:: Task directions ::
Transcribe the stretch of entries below from the line with "camera: 90 degrees left, 5 degrees up" through the line with "(427, 308) = (372, 271): none -> brown vase", exactly and with both ends included; leave out all other lines.

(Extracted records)
*** Block opens ***
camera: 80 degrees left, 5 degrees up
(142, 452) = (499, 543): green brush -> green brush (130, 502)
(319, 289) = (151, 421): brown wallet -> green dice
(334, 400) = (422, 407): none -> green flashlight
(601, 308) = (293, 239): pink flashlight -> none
*** Block closes ***
*** Block opens ***
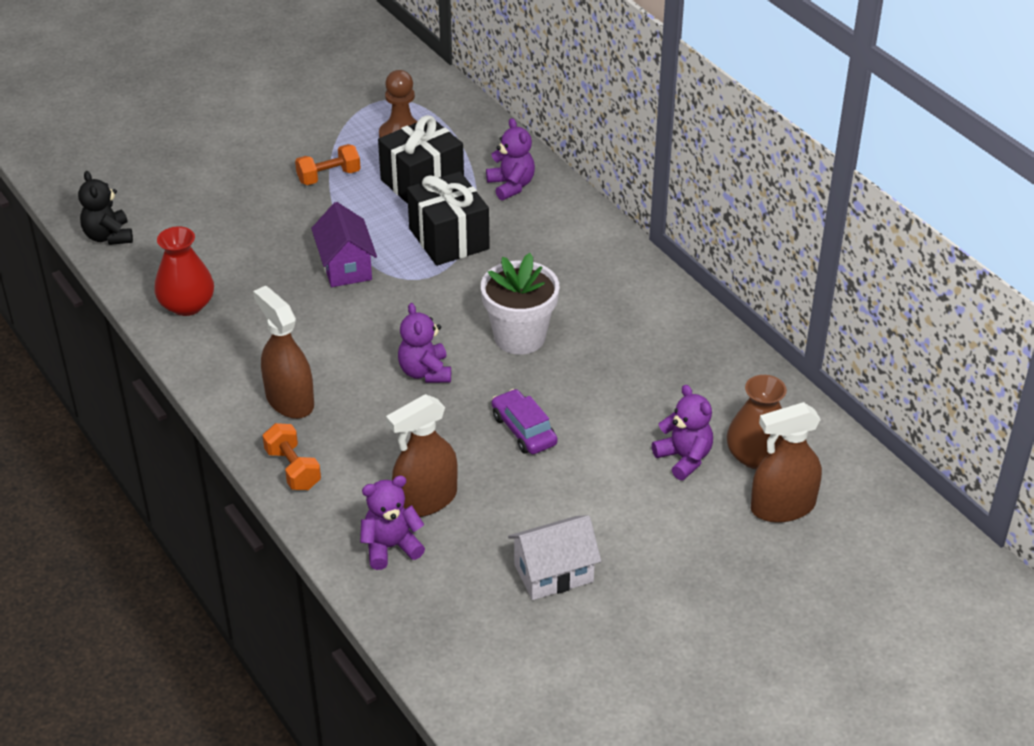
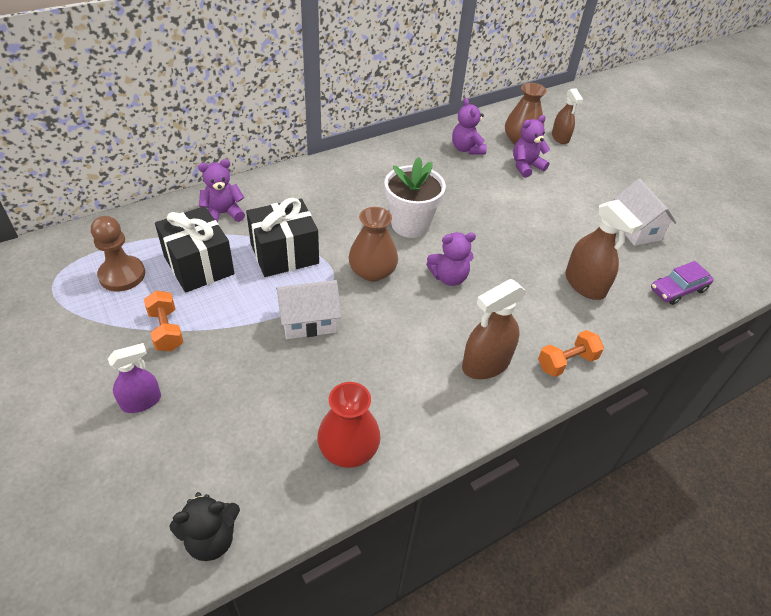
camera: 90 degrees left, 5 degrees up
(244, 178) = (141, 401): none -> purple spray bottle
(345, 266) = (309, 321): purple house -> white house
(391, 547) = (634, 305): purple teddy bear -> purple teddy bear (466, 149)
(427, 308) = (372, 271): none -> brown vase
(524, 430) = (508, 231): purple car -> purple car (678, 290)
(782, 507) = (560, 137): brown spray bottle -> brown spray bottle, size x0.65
*** Block closes ***
:: Output for this task ::
camera: 90 degrees left, 5 degrees up
(244, 178) = (141, 401): none -> purple spray bottle
(345, 266) = (309, 321): purple house -> white house
(391, 547) = (634, 305): purple teddy bear -> purple teddy bear (466, 149)
(427, 308) = (372, 271): none -> brown vase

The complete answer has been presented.